▸ **TASK BRIEF**
Please reproduce all entries word for word, leaving every image behind.

(Scene change data)
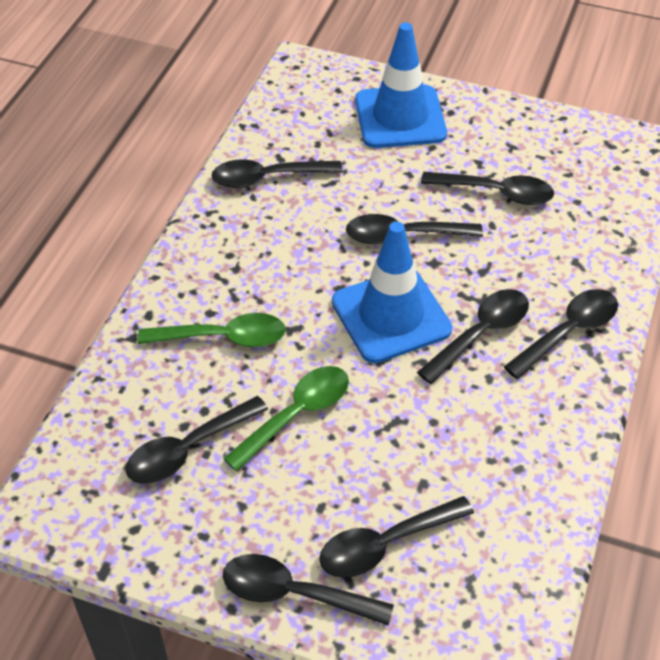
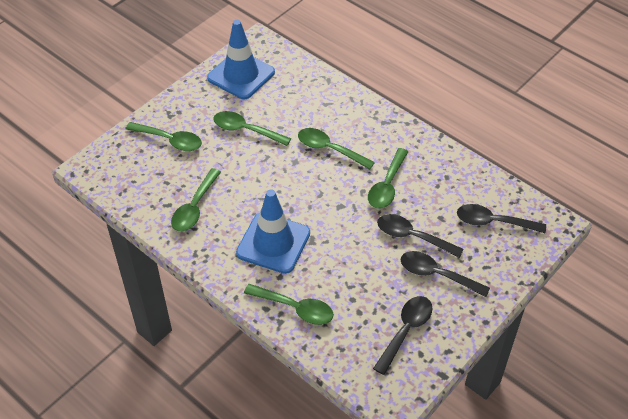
black spoon: 8 -> 4
green spoon: 2 -> 6

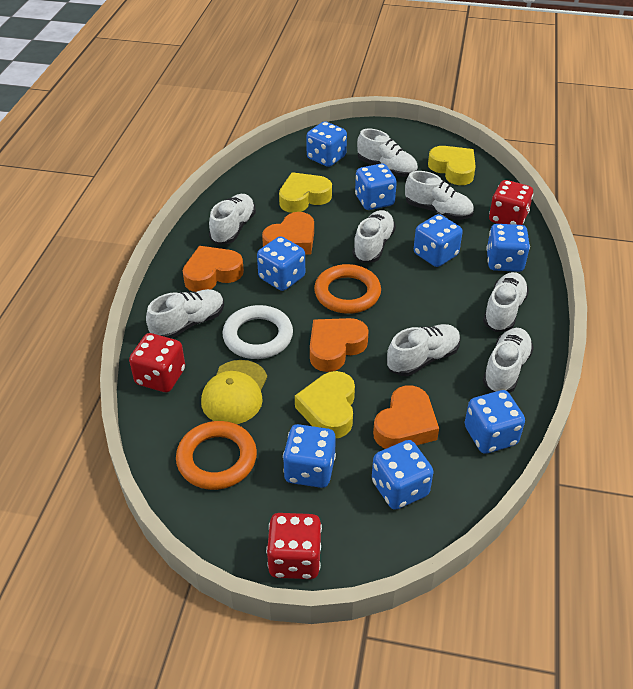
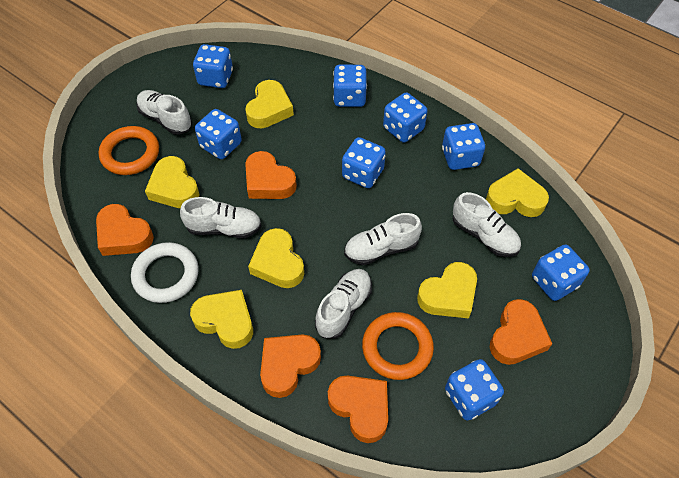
orange heart: 4 -> 5
red dice: 3 -> 0
white shoe: 8 -> 5
yellow cap: 1 -> 0
yellow heart: 3 -> 6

▸ **ANSWER**
black spoon: 8 -> 4
green spoon: 2 -> 6

orange heart: 4 -> 5
red dice: 3 -> 0
white shoe: 8 -> 5
yellow cap: 1 -> 0
yellow heart: 3 -> 6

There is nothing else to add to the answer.